Return the records as they stand. No picture is to be included.

***** THE DATA

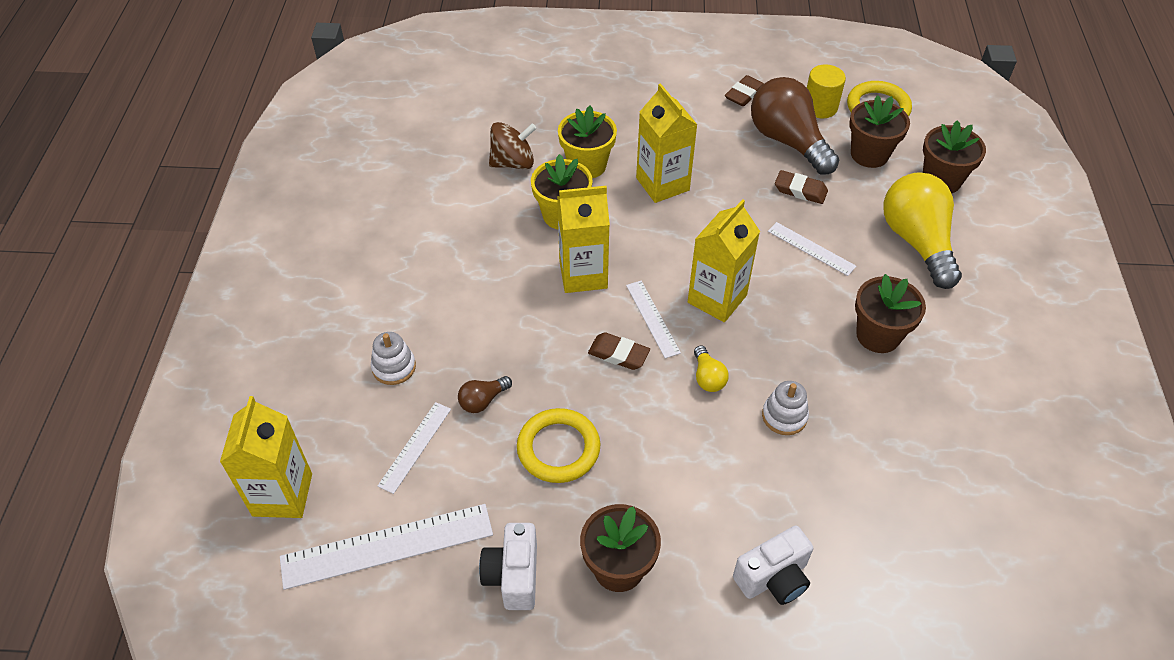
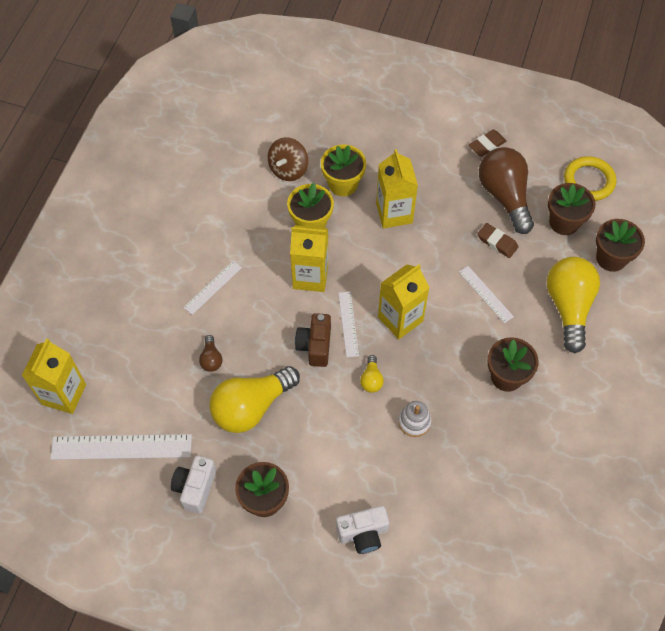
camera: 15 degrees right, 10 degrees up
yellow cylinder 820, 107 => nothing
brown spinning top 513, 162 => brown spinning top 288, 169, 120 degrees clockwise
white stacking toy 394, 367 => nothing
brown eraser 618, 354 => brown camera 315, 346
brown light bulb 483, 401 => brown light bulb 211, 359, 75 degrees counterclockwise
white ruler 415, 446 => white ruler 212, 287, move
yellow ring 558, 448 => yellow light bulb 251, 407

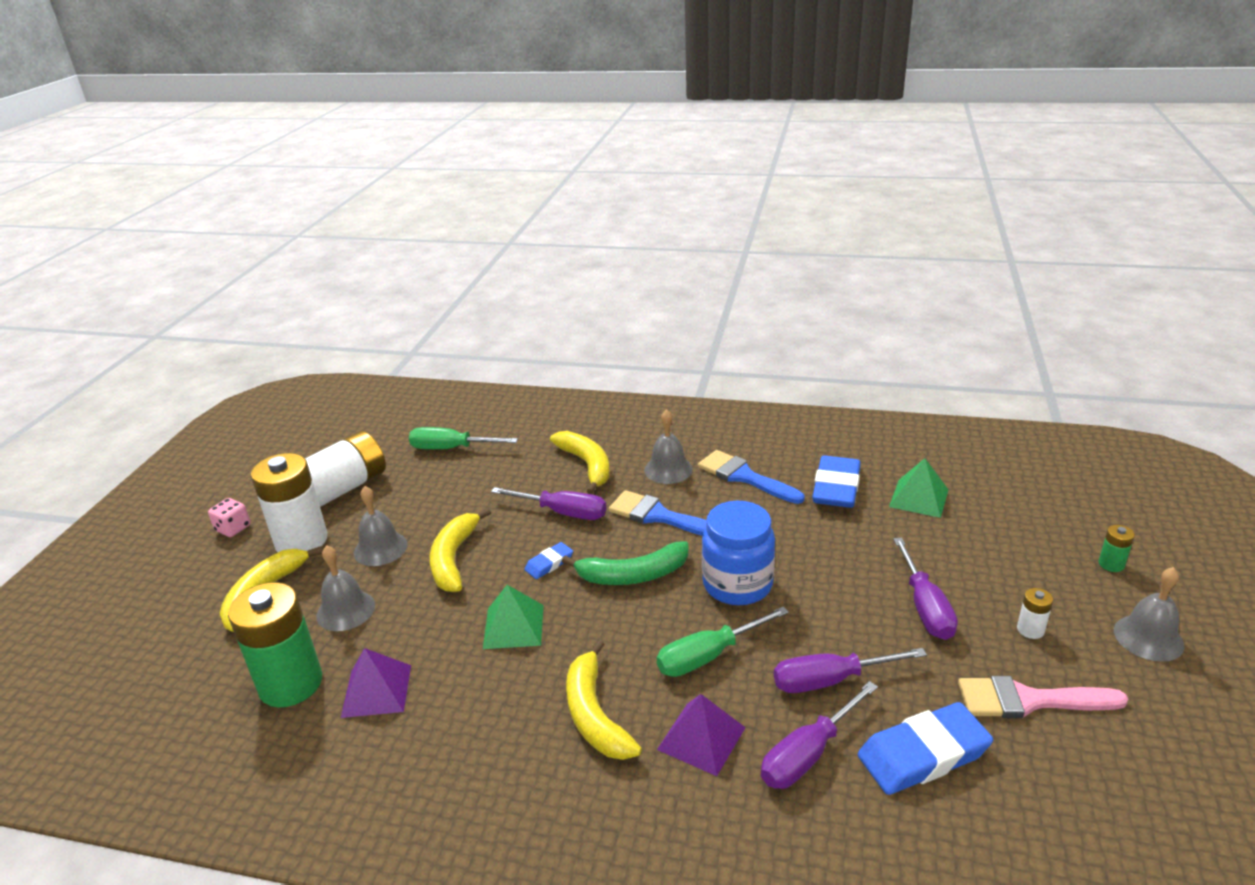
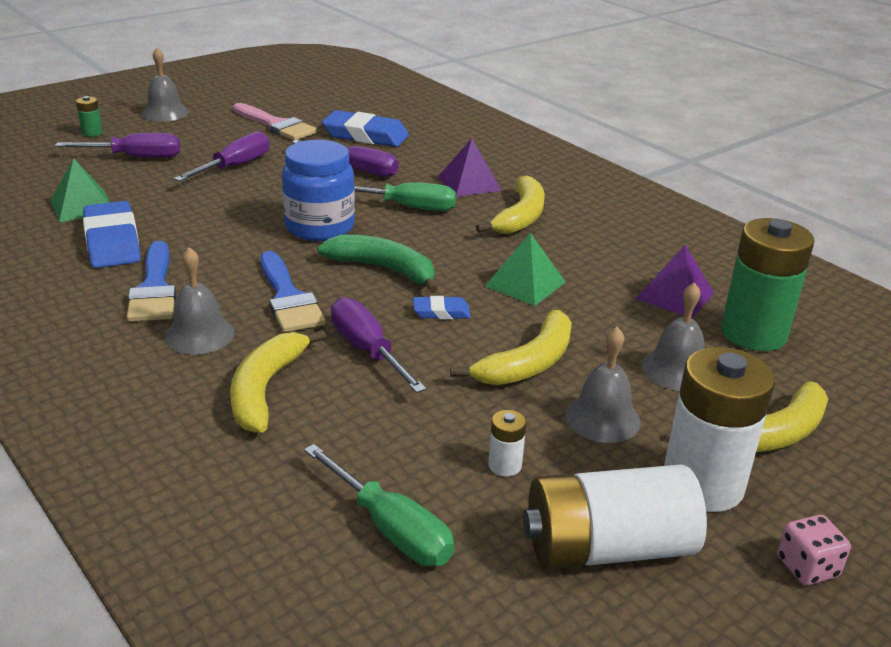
camera: 145 degrees left, 0 degrees up
blue eraser 836, 487 => blue eraser 112, 241, 75 degrees counterclockwise
white battery 1030, 630 => white battery 505, 465, move
purple screwdriver 807, 755 => purple screwdriver 136, 157, move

**********

# SOLUTION BELOW:
camera: 15 degrees right, 10 degrees up
yellow cylinder 820, 107 => nothing
brown spinning top 513, 162 => brown spinning top 288, 169, 120 degrees clockwise
white stacking toy 394, 367 => nothing
brown eraser 618, 354 => brown camera 315, 346
brown light bulb 483, 401 => brown light bulb 211, 359, 75 degrees counterclockwise
white ruler 415, 446 => white ruler 212, 287, move
yellow ring 558, 448 => yellow light bulb 251, 407

camera: 145 degrees left, 0 degrees up
blue eraser 836, 487 => blue eraser 112, 241, 75 degrees counterclockwise
white battery 1030, 630 => white battery 505, 465, move
purple screwdriver 807, 755 => purple screwdriver 136, 157, move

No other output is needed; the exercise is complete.